_PROBLEM TO WORK ON_. Write out the entries below once more, exactly.

_GIVEN ENTRIES_.
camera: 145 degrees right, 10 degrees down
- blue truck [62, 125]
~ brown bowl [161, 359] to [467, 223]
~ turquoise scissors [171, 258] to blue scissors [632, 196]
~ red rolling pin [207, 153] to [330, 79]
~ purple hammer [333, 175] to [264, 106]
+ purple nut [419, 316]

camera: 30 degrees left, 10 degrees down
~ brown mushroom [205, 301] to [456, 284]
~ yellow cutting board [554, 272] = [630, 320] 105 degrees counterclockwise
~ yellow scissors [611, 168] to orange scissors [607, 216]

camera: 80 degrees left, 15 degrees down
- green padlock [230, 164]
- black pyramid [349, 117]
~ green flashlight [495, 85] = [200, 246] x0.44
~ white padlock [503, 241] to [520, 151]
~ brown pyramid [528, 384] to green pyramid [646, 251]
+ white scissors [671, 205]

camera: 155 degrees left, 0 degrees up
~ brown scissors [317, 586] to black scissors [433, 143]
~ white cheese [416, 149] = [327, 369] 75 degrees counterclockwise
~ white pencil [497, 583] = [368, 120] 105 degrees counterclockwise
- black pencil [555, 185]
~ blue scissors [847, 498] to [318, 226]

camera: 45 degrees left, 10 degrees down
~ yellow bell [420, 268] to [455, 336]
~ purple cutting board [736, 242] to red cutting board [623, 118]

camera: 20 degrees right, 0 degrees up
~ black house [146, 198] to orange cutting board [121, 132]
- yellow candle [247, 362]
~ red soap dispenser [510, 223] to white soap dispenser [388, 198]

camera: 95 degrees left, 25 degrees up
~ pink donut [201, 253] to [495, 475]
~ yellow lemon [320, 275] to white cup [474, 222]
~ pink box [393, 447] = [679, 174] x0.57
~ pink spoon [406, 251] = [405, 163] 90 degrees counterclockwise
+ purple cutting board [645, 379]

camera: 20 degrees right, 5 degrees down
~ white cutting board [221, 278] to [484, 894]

_REPLY TO THE EXERCISE_.
camera: 145 degrees right, 10 degrees down
- blue truck [62, 125]
~ brown bowl [161, 359] to [467, 223]
~ turquoise scissors [171, 258] to blue scissors [632, 196]
~ red rolling pin [207, 153] to [330, 79]
~ purple hammer [333, 175] to [264, 106]
+ purple nut [419, 316]

camera: 30 degrees left, 10 degrees down
~ brown mushroom [205, 301] to [456, 284]
~ yellow cutting board [554, 272] = [630, 320] 105 degrees counterclockwise
~ yellow scissors [611, 168] to orange scissors [607, 216]

camera: 80 degrees left, 15 degrees down
- green padlock [230, 164]
- black pyramid [349, 117]
~ green flashlight [495, 85] = [200, 246] x0.44
~ white padlock [503, 241] to [520, 151]
~ brown pyramid [528, 384] to green pyramid [646, 251]
+ white scissors [671, 205]

camera: 155 degrees left, 0 degrees up
~ brown scissors [317, 586] to black scissors [433, 143]
~ white cheese [416, 149] = [327, 369] 75 degrees counterclockwise
~ white pencil [497, 583] = [368, 120] 105 degrees counterclockwise
- black pencil [555, 185]
~ blue scissors [847, 498] to [318, 226]

camera: 45 degrees left, 10 degrees down
~ yellow bell [420, 268] to [455, 336]
~ purple cutting board [736, 242] to red cutting board [623, 118]

camera: 20 degrees right, 0 degrees up
~ black house [146, 198] to orange cutting board [121, 132]
- yellow candle [247, 362]
~ red soap dispenser [510, 223] to white soap dispenser [388, 198]

camera: 95 degrees left, 25 degrees up
~ pink donut [201, 253] to [495, 475]
~ yellow lemon [320, 275] to white cup [474, 222]
~ pink box [393, 447] = [679, 174] x0.57
~ pink spoon [406, 251] = [405, 163] 90 degrees counterclockwise
+ purple cutting board [645, 379]

camera: 20 degrees right, 5 degrees down
~ white cutting board [221, 278] to [484, 894]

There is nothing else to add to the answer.